- Task statement -
Where in the data below does the word "mouse" appear? Copy each line that holds it.

- Collected data -
*** Block opens ***

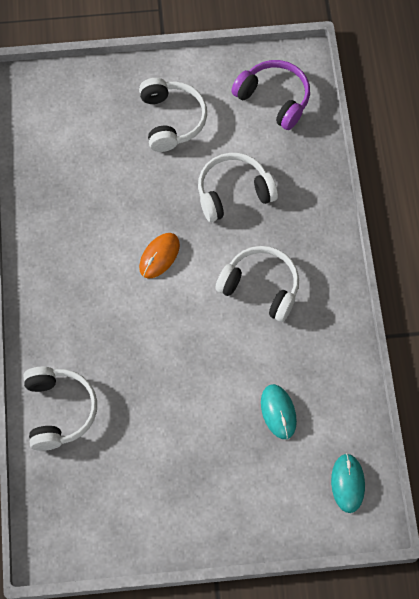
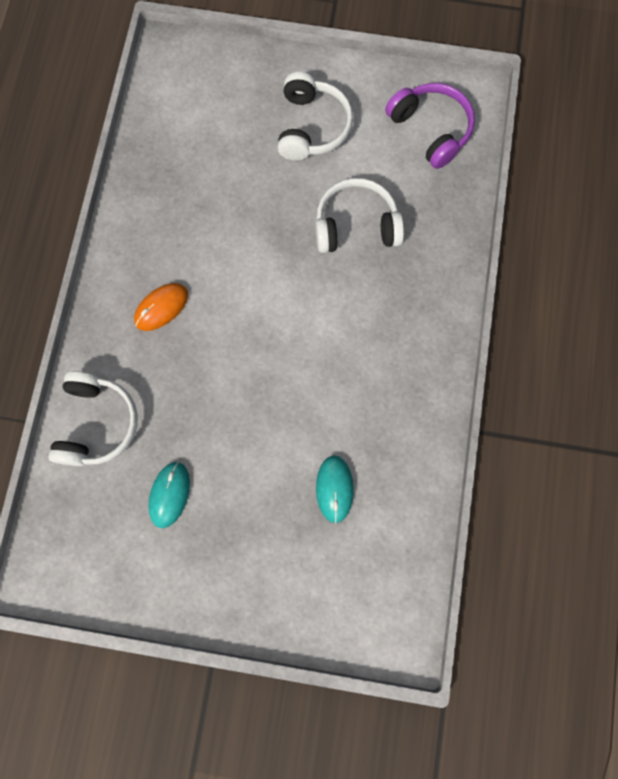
camera: 15 degrees right, 10 degrees up
(159, 256) = (255, 277): orange mouse -> orange mouse (161, 307)
(260, 287) = (355, 340): white headphones -> none
(347, 483) = (388, 593): turquoise mouse -> turquoise mouse (169, 494)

*** Block closes ***

- Reply to the exercise -
(159, 256) = (255, 277): orange mouse -> orange mouse (161, 307)
(347, 483) = (388, 593): turquoise mouse -> turquoise mouse (169, 494)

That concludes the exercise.